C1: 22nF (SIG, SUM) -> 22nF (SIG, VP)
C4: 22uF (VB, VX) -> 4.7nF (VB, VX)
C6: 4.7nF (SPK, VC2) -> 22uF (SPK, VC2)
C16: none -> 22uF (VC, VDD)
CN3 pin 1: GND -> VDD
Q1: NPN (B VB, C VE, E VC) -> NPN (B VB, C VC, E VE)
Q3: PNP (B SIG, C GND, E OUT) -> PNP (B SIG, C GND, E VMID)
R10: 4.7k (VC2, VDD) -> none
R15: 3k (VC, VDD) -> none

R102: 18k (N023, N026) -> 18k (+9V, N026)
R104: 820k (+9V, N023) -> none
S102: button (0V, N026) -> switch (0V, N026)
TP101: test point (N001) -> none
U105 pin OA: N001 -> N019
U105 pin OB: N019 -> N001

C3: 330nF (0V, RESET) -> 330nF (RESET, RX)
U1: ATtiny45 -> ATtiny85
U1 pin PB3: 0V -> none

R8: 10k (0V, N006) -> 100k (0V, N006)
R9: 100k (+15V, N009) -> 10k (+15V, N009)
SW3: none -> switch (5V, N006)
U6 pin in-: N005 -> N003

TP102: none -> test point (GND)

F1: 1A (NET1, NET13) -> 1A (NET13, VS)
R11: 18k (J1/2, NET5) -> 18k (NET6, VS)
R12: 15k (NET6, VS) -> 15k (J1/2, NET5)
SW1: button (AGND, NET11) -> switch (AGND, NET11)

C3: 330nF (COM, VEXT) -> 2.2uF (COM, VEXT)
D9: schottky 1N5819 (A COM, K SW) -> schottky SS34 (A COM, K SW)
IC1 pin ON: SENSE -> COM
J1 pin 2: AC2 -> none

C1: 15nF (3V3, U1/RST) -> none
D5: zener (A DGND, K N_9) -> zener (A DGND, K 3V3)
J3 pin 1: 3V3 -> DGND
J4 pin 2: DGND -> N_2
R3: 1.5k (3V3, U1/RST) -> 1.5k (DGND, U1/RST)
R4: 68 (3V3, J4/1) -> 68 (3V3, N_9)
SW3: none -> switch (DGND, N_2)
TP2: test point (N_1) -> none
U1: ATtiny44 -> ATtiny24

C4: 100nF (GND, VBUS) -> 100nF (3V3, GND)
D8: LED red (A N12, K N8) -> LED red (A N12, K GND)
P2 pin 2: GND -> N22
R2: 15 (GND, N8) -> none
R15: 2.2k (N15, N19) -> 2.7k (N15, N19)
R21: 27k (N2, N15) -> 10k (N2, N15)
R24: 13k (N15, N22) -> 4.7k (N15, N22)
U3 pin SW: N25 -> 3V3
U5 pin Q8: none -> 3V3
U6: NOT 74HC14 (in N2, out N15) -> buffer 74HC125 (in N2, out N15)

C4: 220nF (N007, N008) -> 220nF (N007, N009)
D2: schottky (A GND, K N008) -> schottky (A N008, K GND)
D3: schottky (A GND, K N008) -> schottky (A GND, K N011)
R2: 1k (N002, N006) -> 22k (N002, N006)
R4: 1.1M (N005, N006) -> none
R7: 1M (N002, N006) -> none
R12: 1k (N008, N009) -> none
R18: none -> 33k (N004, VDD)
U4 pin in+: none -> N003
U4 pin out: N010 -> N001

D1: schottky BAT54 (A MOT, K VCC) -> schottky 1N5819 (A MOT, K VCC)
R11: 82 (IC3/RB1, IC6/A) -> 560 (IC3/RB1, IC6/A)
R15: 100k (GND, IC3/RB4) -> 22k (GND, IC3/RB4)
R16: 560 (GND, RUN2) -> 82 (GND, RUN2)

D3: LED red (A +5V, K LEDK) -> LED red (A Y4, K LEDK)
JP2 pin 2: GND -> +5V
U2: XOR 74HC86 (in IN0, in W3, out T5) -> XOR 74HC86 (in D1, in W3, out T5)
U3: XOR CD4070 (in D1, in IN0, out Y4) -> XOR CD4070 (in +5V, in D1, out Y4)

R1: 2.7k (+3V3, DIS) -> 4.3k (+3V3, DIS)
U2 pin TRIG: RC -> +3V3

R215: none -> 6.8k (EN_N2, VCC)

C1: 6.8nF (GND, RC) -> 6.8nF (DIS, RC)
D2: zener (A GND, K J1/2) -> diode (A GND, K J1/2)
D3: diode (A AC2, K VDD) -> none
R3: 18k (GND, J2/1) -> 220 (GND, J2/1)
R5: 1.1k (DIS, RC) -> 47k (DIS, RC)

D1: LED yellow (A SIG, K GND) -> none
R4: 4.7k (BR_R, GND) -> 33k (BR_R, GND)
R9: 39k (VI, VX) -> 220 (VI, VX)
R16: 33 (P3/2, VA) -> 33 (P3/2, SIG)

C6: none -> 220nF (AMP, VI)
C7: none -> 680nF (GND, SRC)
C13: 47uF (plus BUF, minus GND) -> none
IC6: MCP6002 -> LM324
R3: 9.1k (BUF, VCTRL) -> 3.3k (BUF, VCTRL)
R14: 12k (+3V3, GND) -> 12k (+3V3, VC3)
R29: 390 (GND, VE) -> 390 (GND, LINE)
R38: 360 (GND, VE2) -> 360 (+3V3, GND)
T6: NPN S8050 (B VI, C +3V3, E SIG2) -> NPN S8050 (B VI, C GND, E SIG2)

....................

_WORK REQUEST_: Copy out all lines of the listing where the word "DGND" appears.

_RESULT FOR THIS TASK_:
D5: zener (A DGND, K N_9) -> zener (A DGND, K 3V3)
J3 pin 1: 3V3 -> DGND
J4 pin 2: DGND -> N_2
R3: 1.5k (3V3, U1/RST) -> 1.5k (DGND, U1/RST)
SW3: none -> switch (DGND, N_2)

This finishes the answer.